**TASK STATEMENT:**
What is needed is a word-for-word copy of the listing below, without pictures.

**DATASET RECORDS:**
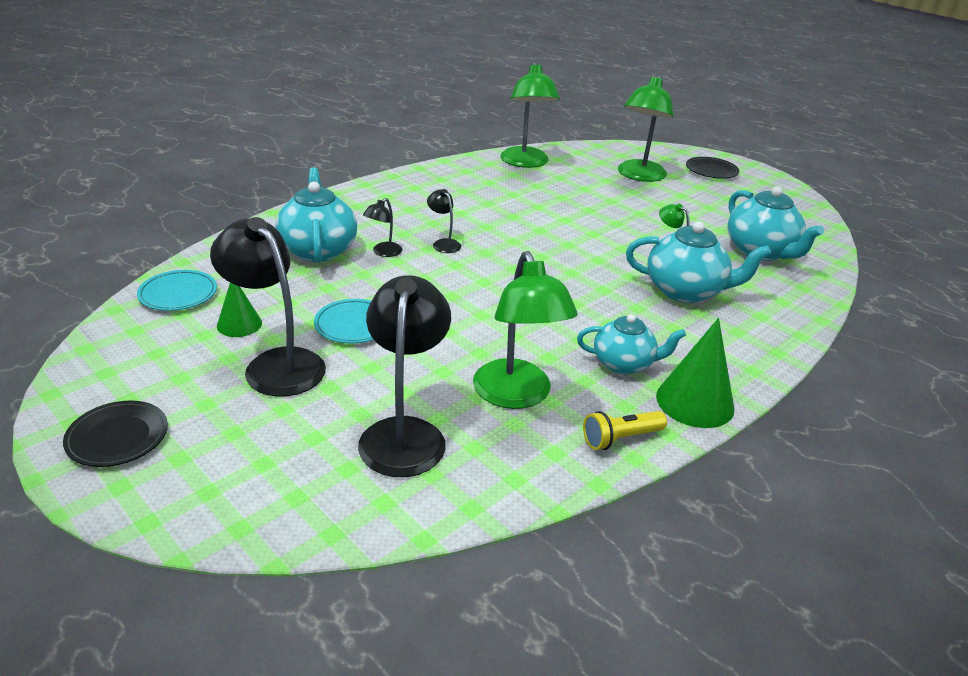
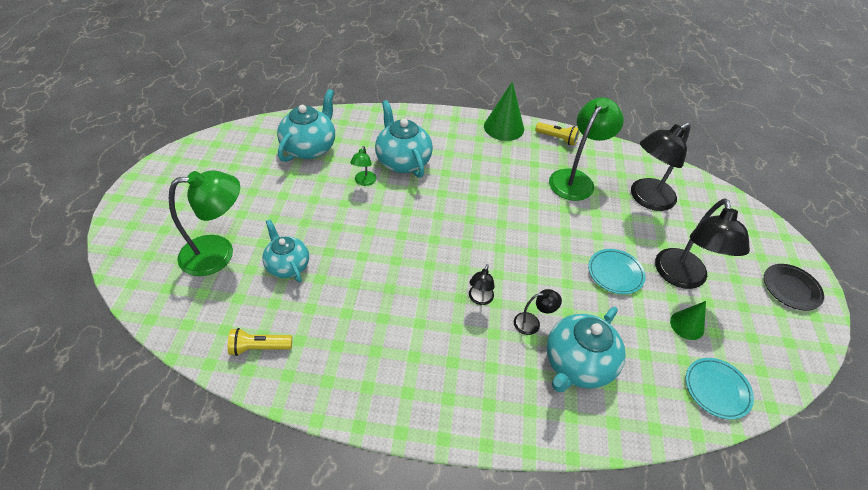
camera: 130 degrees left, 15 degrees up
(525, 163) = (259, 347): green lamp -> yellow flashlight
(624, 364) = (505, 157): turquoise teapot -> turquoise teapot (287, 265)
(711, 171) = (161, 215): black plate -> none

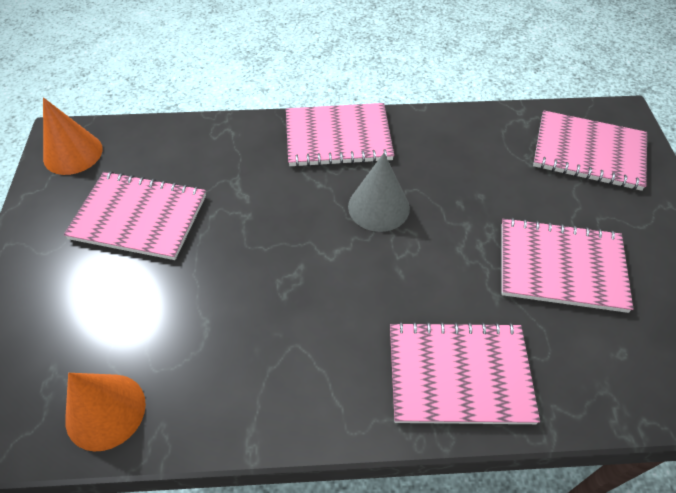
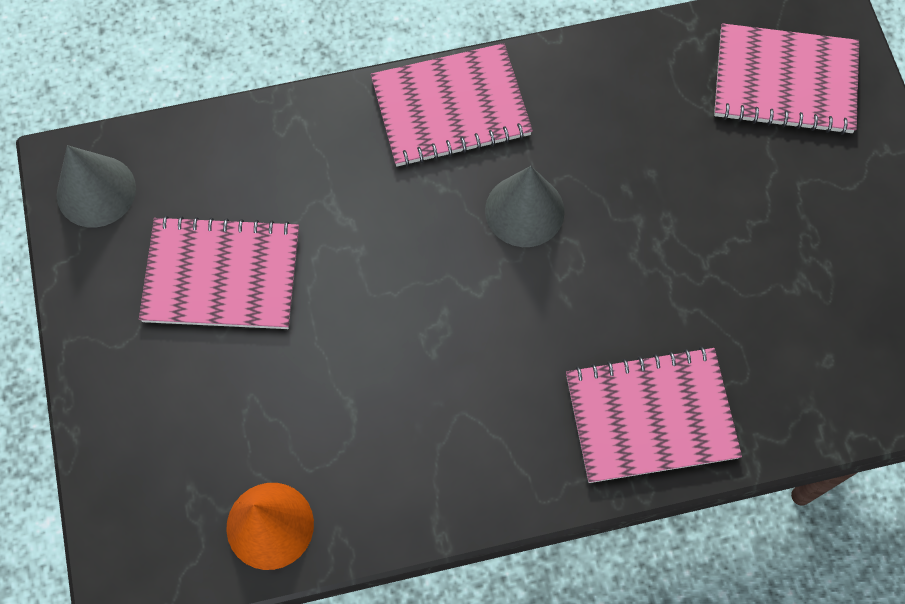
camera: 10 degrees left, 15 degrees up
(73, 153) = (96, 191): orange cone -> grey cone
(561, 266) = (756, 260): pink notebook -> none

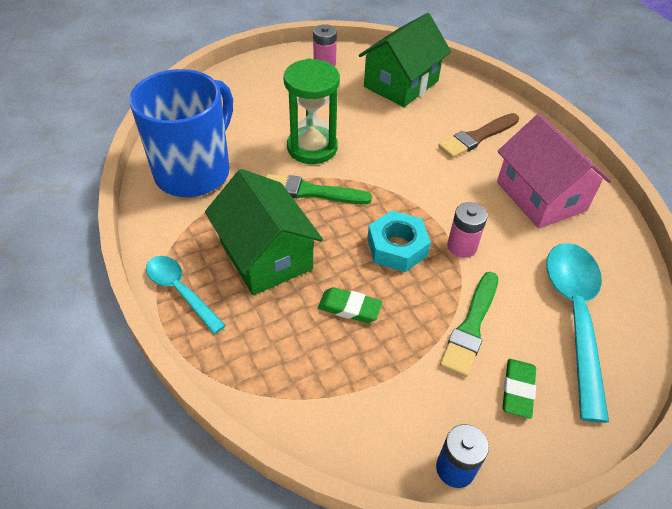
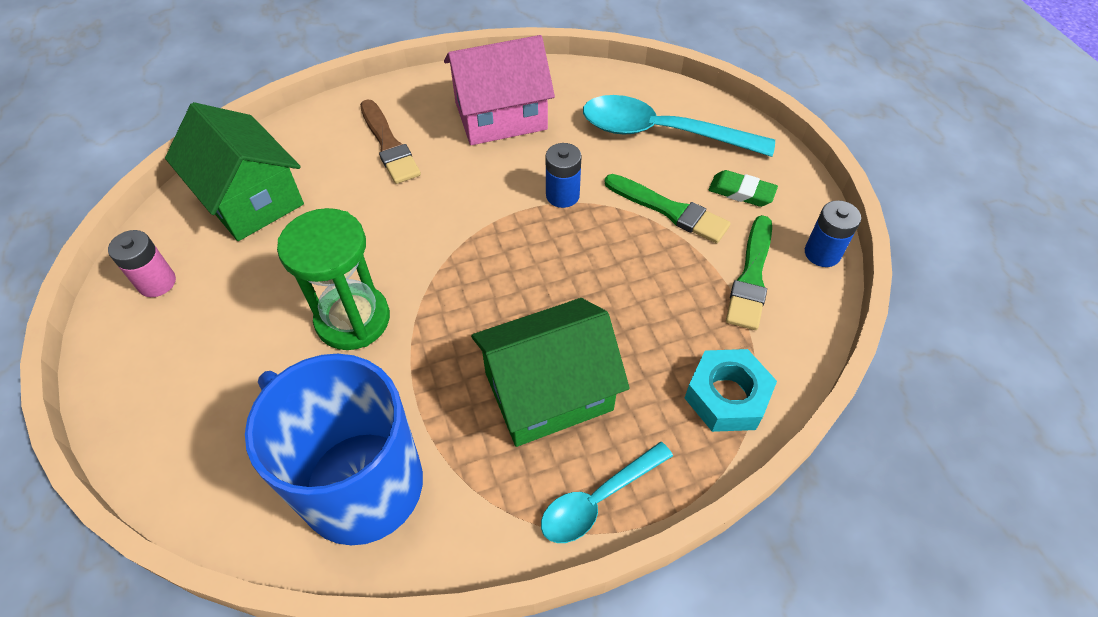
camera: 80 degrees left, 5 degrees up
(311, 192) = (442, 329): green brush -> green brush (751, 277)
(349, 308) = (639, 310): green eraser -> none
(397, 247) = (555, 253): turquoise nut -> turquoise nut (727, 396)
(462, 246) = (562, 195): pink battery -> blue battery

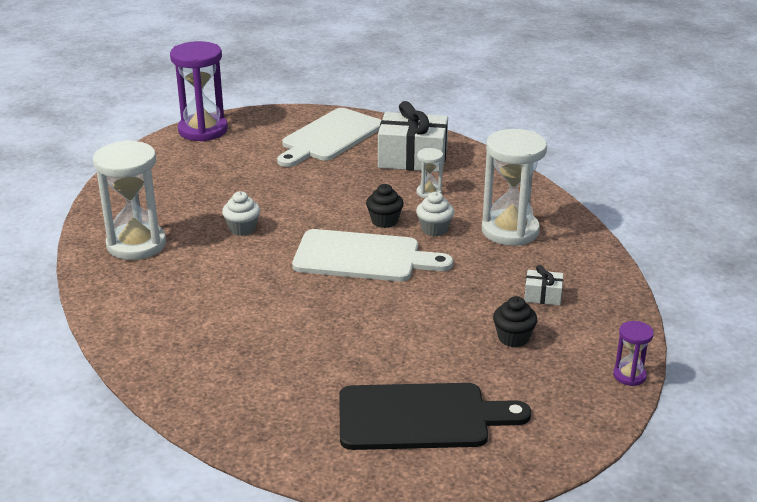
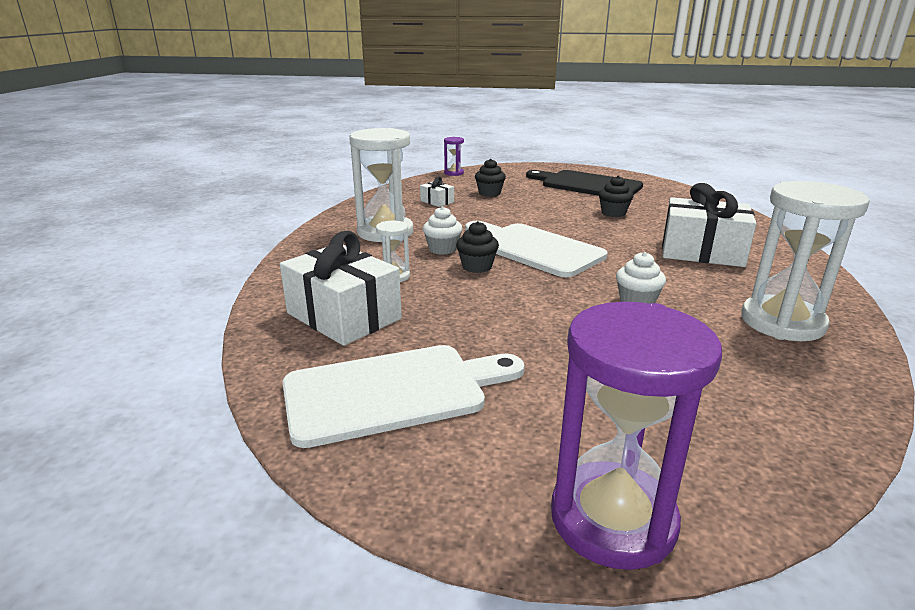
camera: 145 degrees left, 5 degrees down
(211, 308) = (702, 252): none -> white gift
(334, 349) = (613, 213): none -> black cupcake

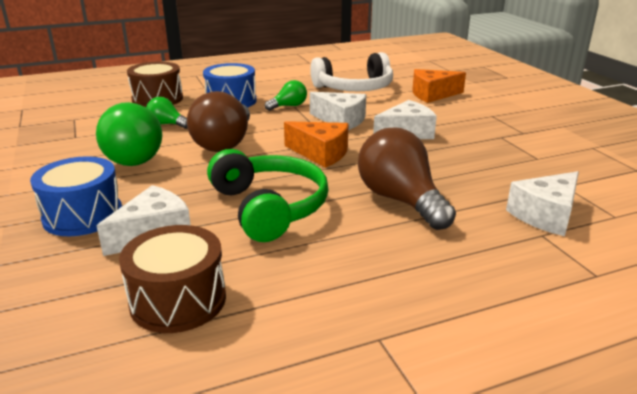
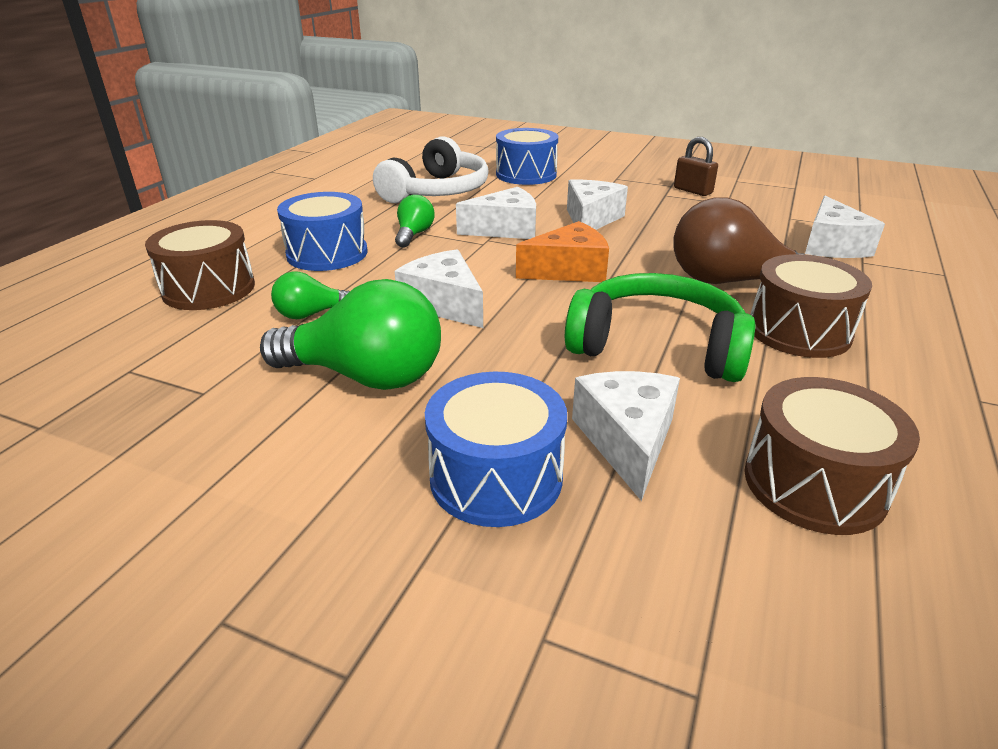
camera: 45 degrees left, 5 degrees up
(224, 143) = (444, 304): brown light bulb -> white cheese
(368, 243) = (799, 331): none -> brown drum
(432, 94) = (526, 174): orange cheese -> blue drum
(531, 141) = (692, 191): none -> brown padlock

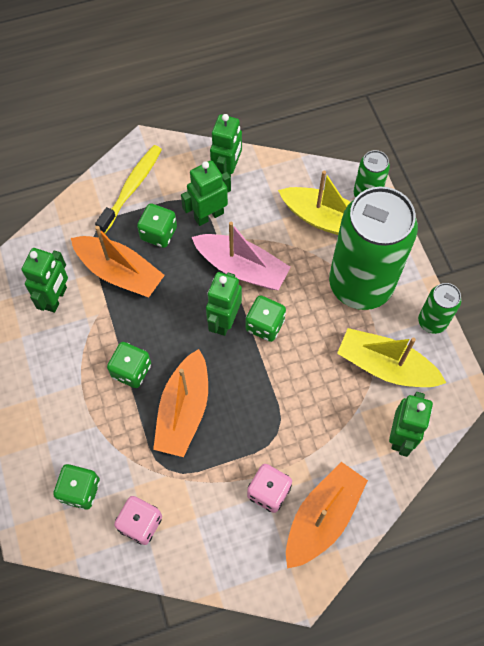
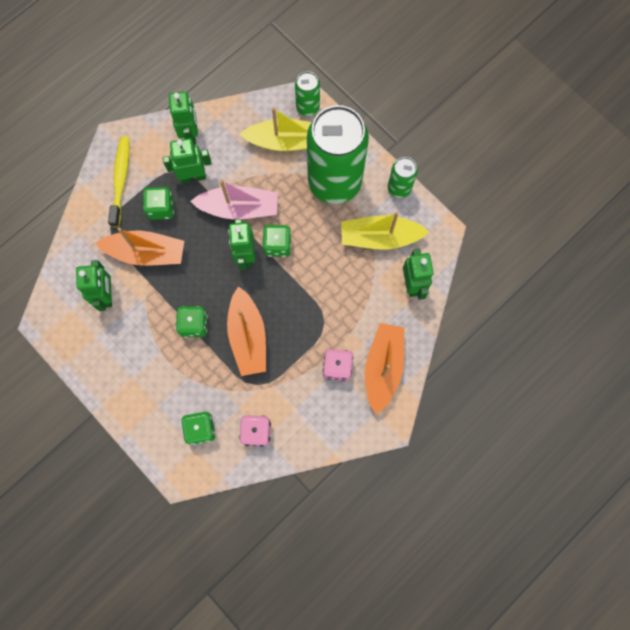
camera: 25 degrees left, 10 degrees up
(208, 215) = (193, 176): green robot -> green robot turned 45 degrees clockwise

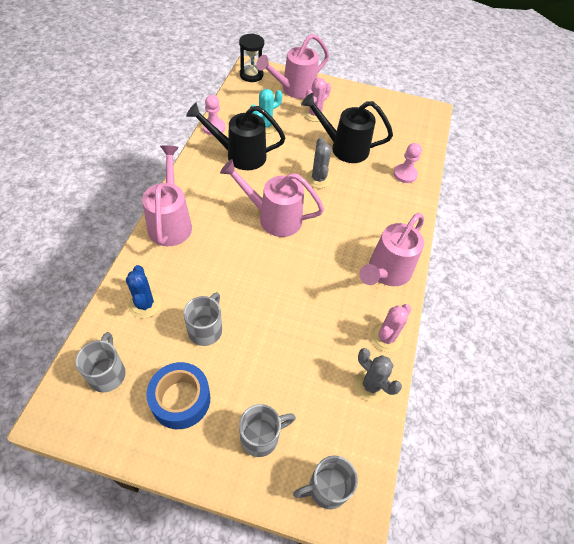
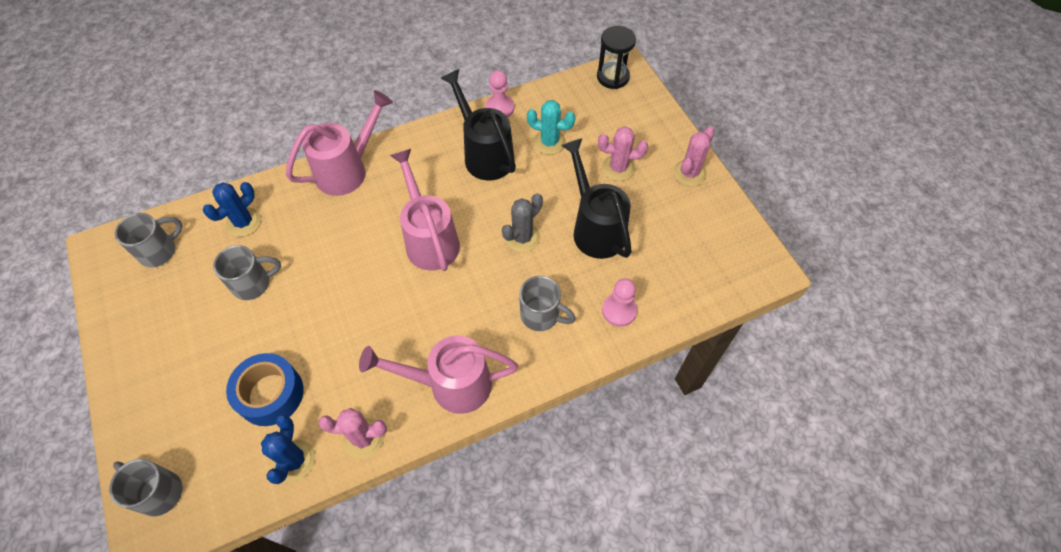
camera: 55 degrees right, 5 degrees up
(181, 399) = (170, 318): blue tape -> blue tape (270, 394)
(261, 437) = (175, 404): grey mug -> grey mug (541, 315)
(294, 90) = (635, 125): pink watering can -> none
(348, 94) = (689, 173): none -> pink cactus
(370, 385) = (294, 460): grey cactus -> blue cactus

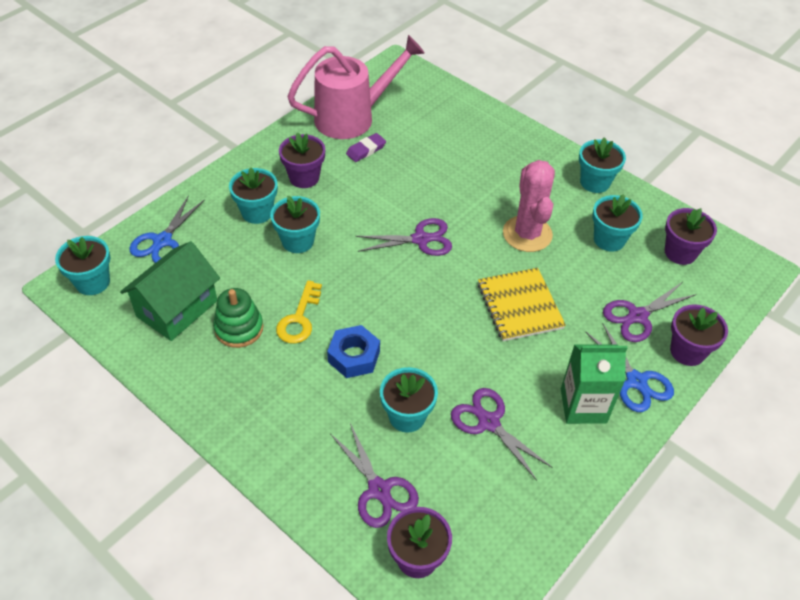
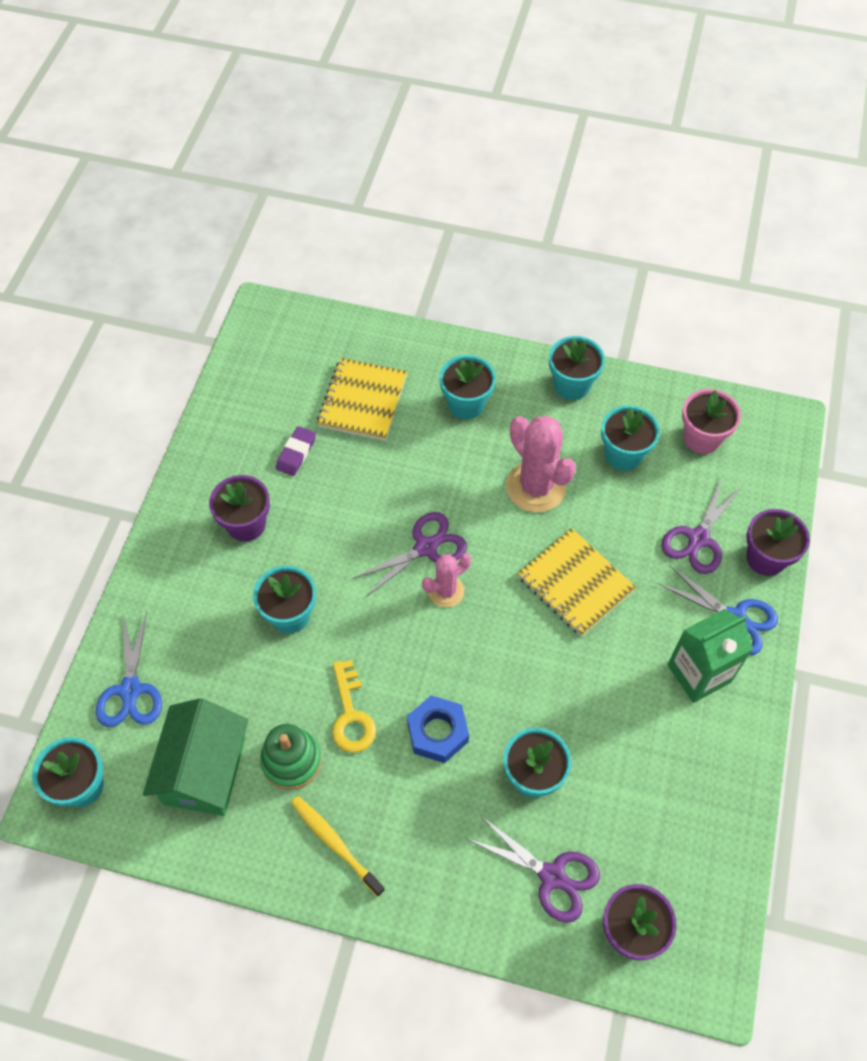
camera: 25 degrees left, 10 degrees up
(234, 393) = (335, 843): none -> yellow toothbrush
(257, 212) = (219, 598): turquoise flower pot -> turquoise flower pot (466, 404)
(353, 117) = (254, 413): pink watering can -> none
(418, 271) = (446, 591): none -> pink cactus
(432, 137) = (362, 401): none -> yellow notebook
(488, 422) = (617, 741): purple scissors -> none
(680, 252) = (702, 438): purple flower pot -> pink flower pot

**PROBLEM SOLUTION:**
camera: 130 degrees left, 15 degrees up
(525, 163) = (259, 347): green lamp -> yellow flashlight
(624, 364) = (505, 157): turquoise teapot -> turquoise teapot (287, 265)
(711, 171) = (161, 215): black plate -> none

camera: 10 degrees left, 15 degrees up
(73, 153) = (96, 191): orange cone -> grey cone
(561, 266) = (756, 260): pink notebook -> none

camera: 80 degrees left, 5 degrees up
(311, 192) = (442, 329): green brush -> green brush (751, 277)
(349, 308) = (639, 310): green eraser -> none
(397, 247) = (555, 253): turquoise nut -> turquoise nut (727, 396)
(462, 246) = (562, 195): pink battery -> blue battery

camera: 145 degrees left, 5 degrees down
(211, 308) = (702, 252): none -> white gift
(334, 349) = (613, 213): none -> black cupcake

camera: 45 degrees left, 5 degrees up
(224, 143) = (444, 304): brown light bulb -> white cheese
(368, 243) = (799, 331): none -> brown drum
(432, 94) = (526, 174): orange cheese -> blue drum
(531, 141) = (692, 191): none -> brown padlock

camera: 25 degrees left, 10 degrees up
(208, 215) = (193, 176): green robot -> green robot turned 45 degrees clockwise

camera: 55 degrees right, 5 degrees up
(181, 399) = (170, 318): blue tape -> blue tape (270, 394)
(261, 437) = (175, 404): grey mug -> grey mug (541, 315)
(294, 90) = (635, 125): pink watering can -> none
(348, 94) = (689, 173): none -> pink cactus
(370, 385) = (294, 460): grey cactus -> blue cactus

camera: 25 degrees left, 10 degrees up
(234, 393) = (335, 843): none -> yellow toothbrush
(257, 212) = (219, 598): turquoise flower pot -> turquoise flower pot (466, 404)
(353, 117) = (254, 413): pink watering can -> none
(418, 271) = (446, 591): none -> pink cactus
(432, 137) = (362, 401): none -> yellow notebook
(488, 422) = (617, 741): purple scissors -> none
(680, 252) = (702, 438): purple flower pot -> pink flower pot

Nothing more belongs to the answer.